*INSTRUCTIONS TO FOLLOW*
Every record is to be duplicated exactly as it reads, without its images.

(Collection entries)
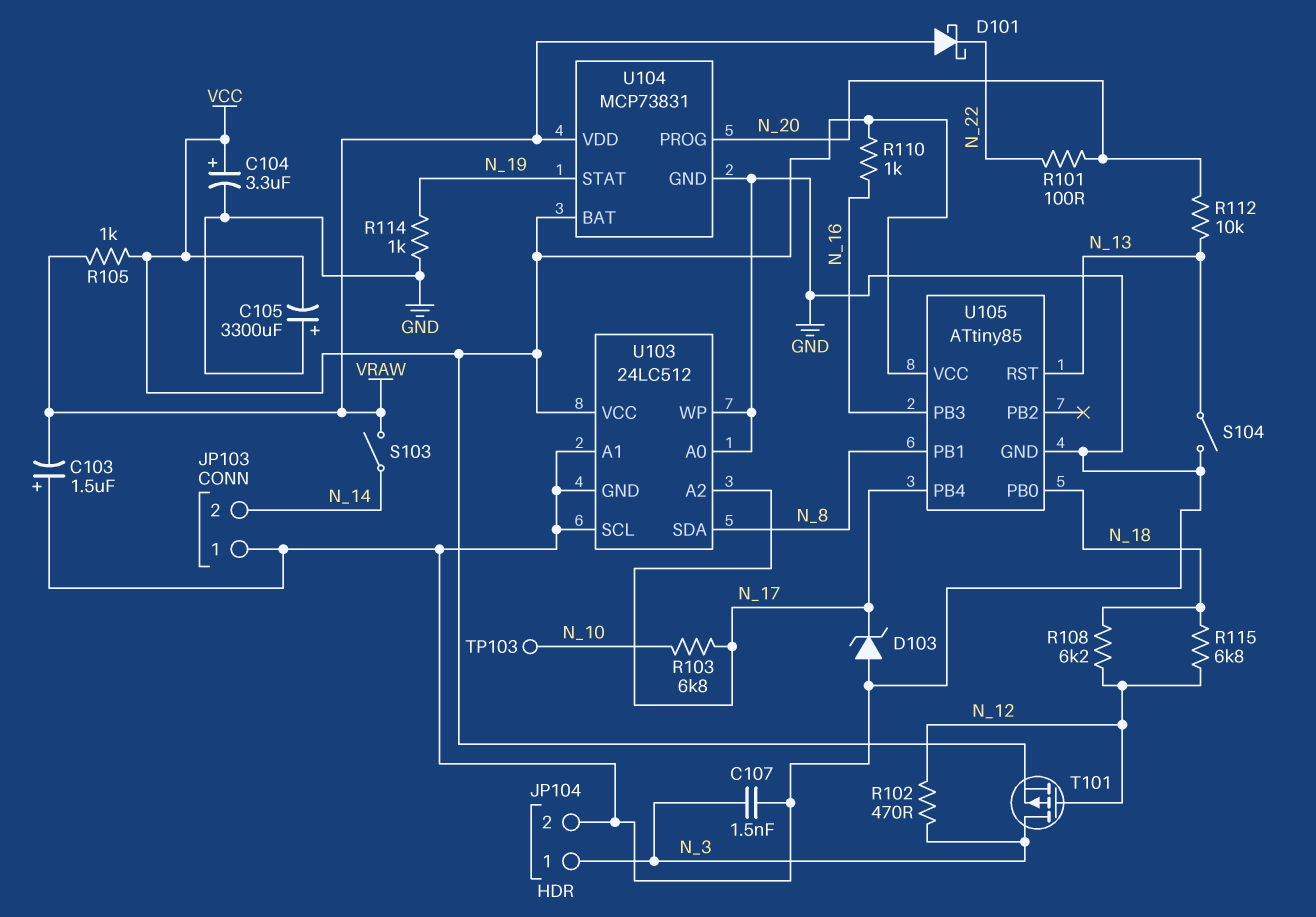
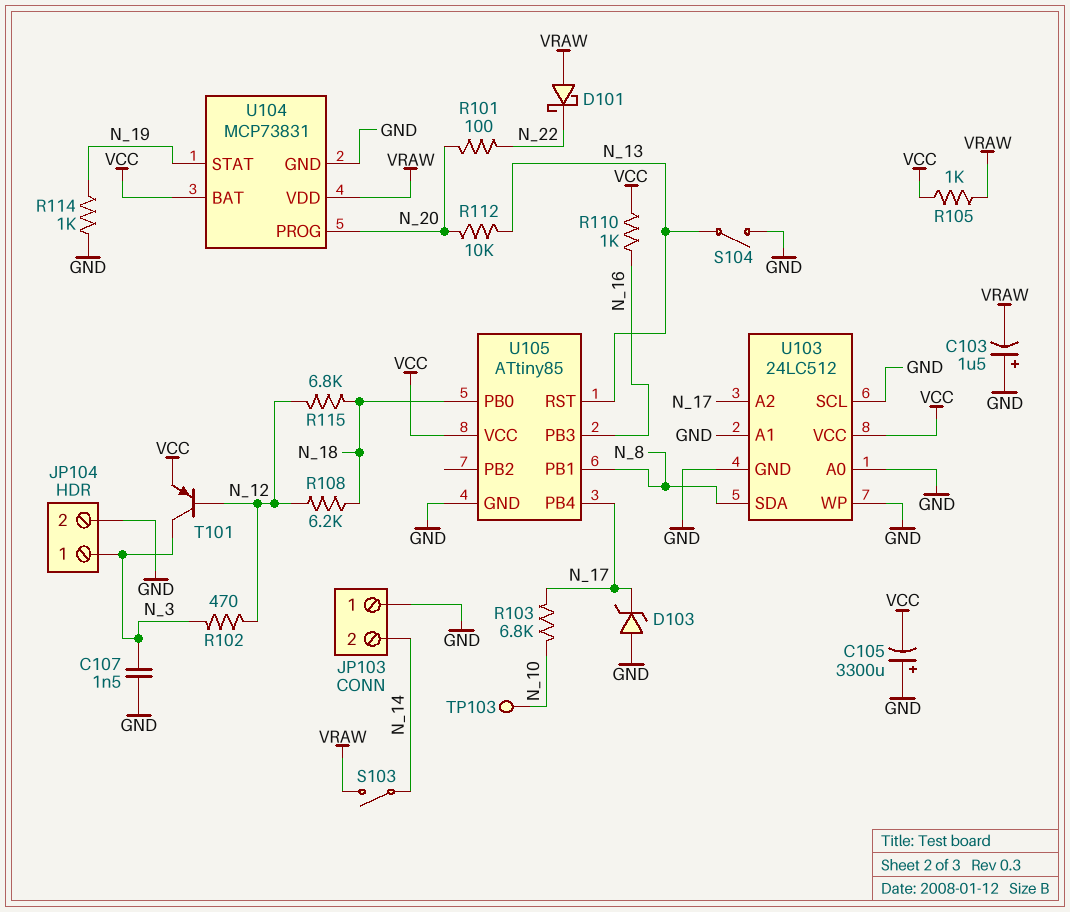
C104: 3.3uF (plus VCC, minus GND) -> none
T101: PMOS (G N_12, D N_3, S VCC) -> PNP (B N_12, C N_3, E VCC)

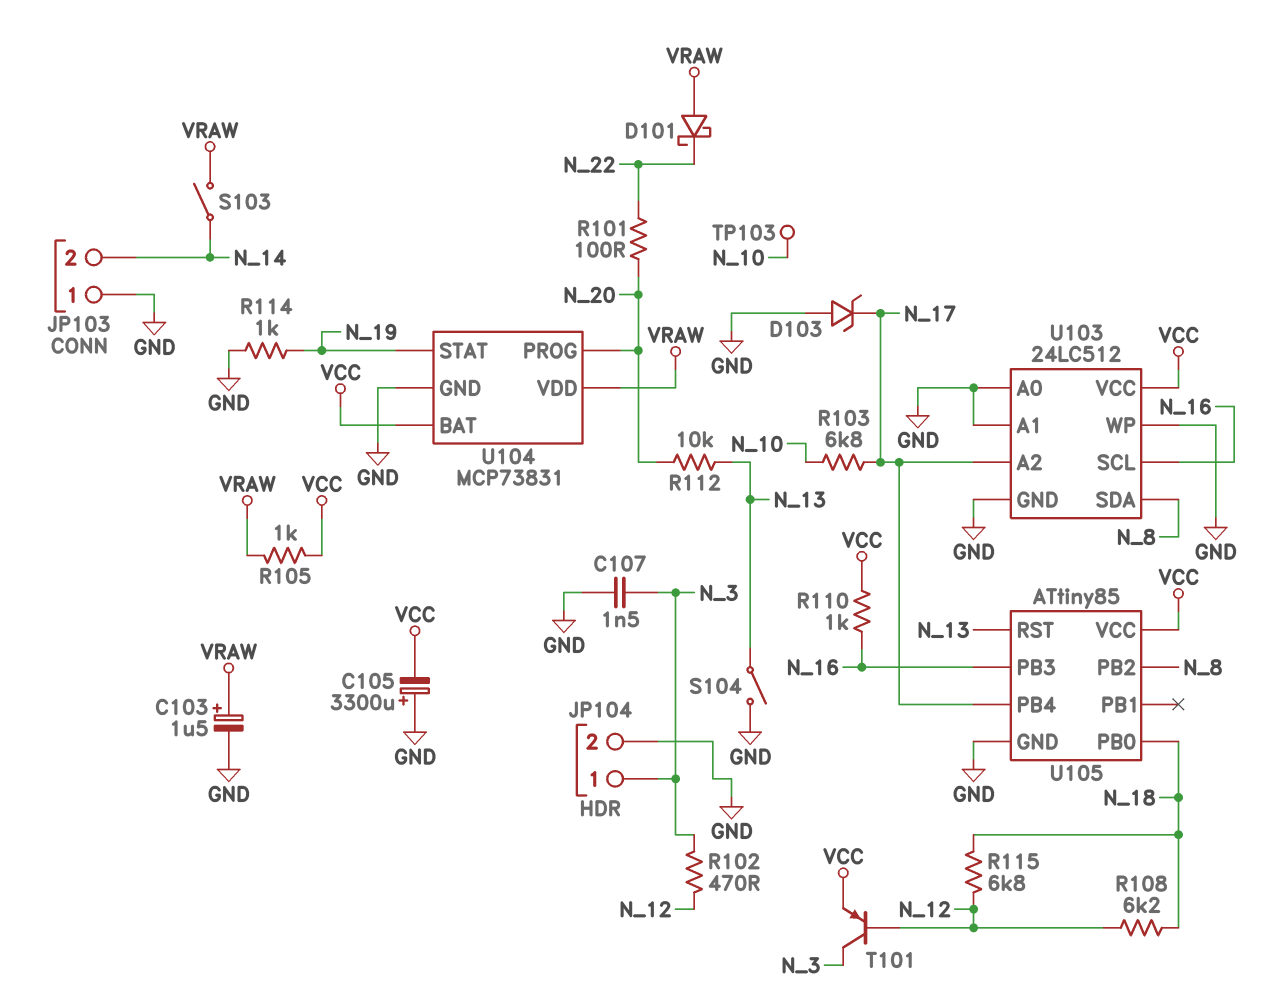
C103: 1.5uF (plus GND, minus VRAW) -> 1.5uF (plus VRAW, minus GND)
U103 pin SCL: GND -> N_16
U105 pin PB1: N_8 -> none
U105 pin PB2: none -> N_8

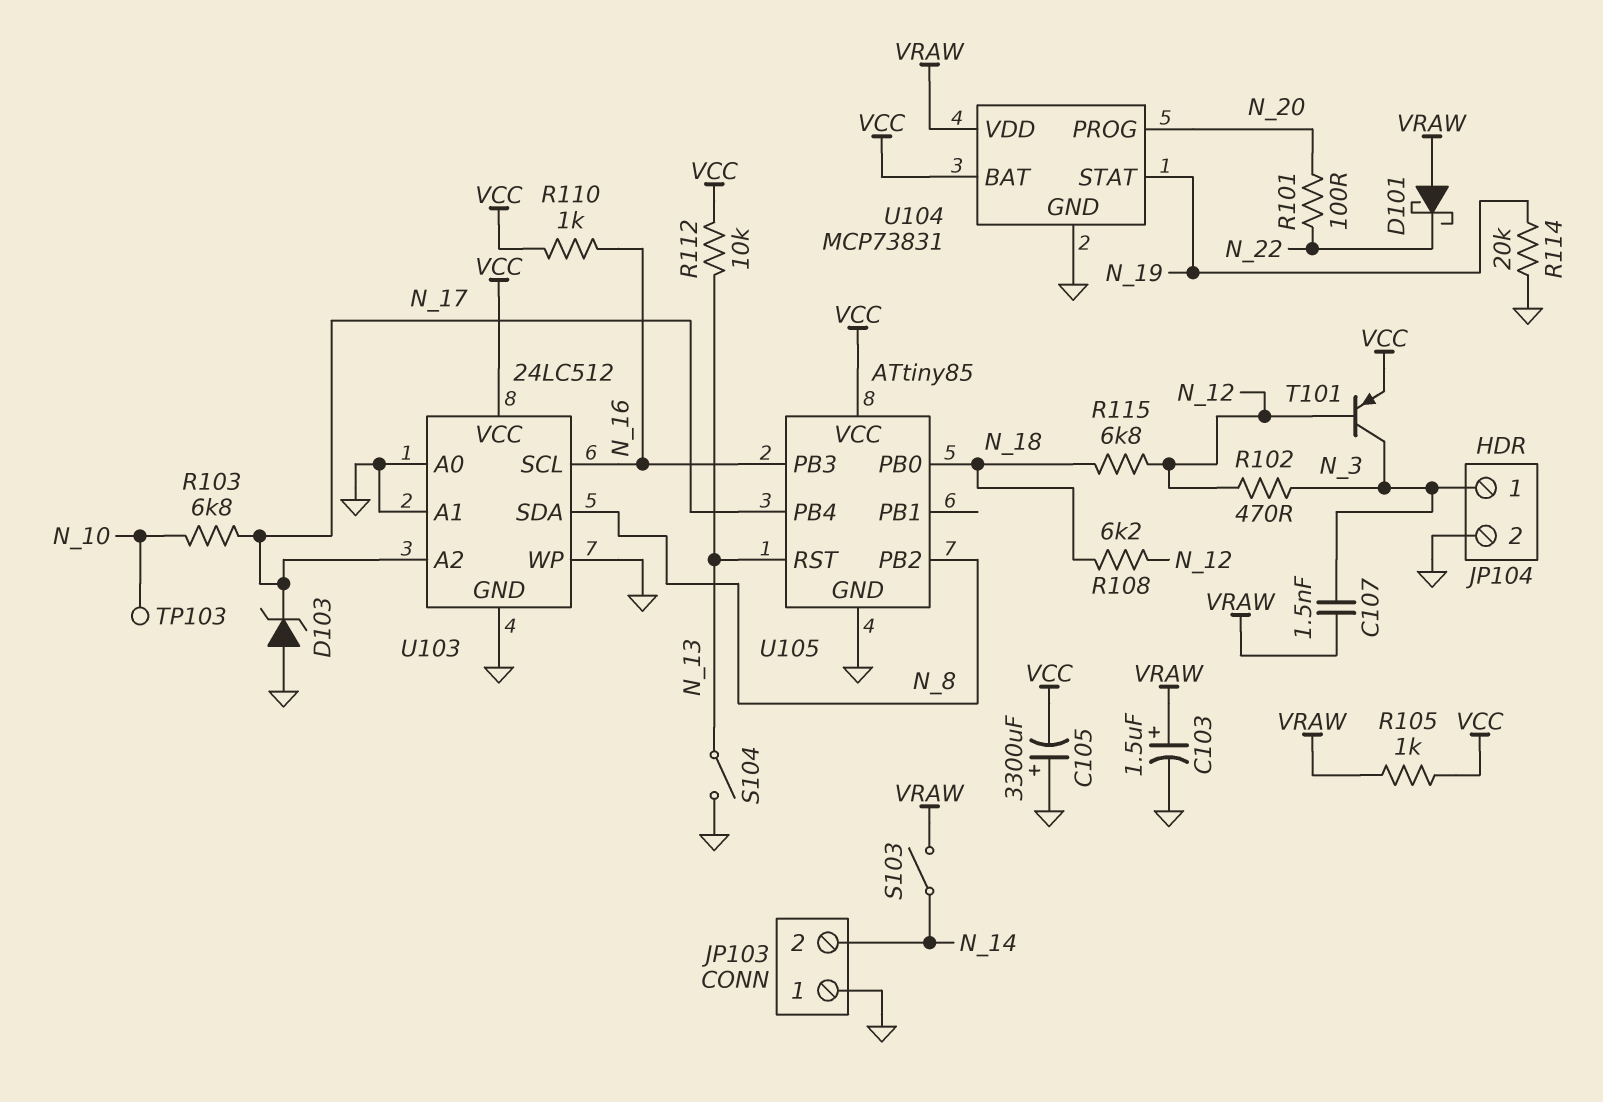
C107: 1.5nF (GND, N_3) -> 1.5nF (N_3, VRAW)
R112: 10k (N_13, N_20) -> 10k (N_13, VCC)
R114: 1k (GND, N_19) -> 20k (GND, N_19)

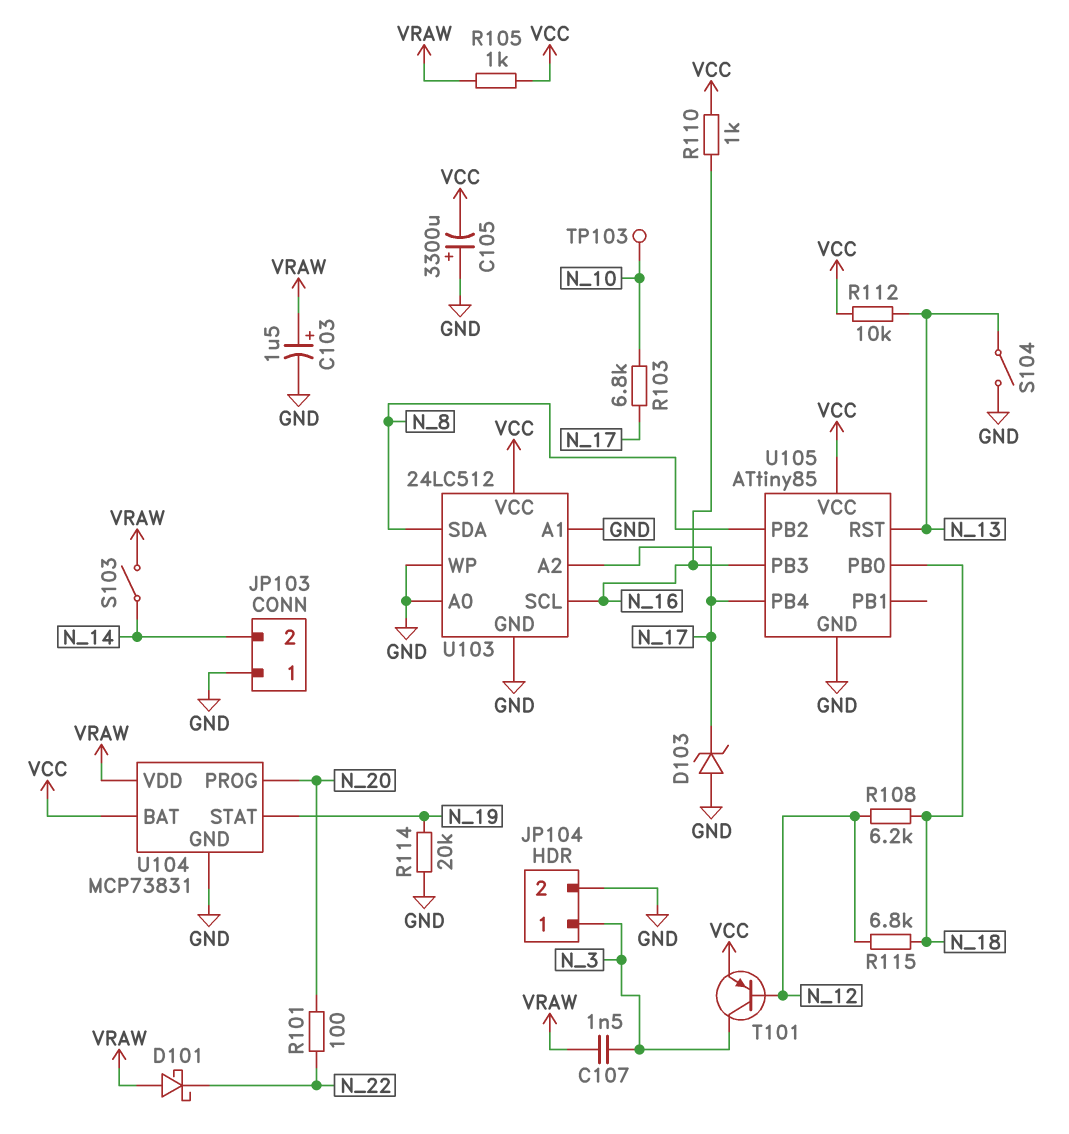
R102: 470 (N_3, N_12) -> none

*RESPONSE FOR THIS EXERCISE*
C104: 3.3uF (plus VCC, minus GND) -> none
T101: PMOS (G N_12, D N_3, S VCC) -> PNP (B N_12, C N_3, E VCC)

C103: 1.5uF (plus GND, minus VRAW) -> 1.5uF (plus VRAW, minus GND)
U103 pin SCL: GND -> N_16
U105 pin PB1: N_8 -> none
U105 pin PB2: none -> N_8

C107: 1.5nF (GND, N_3) -> 1.5nF (N_3, VRAW)
R112: 10k (N_13, N_20) -> 10k (N_13, VCC)
R114: 1k (GND, N_19) -> 20k (GND, N_19)

R102: 470 (N_3, N_12) -> none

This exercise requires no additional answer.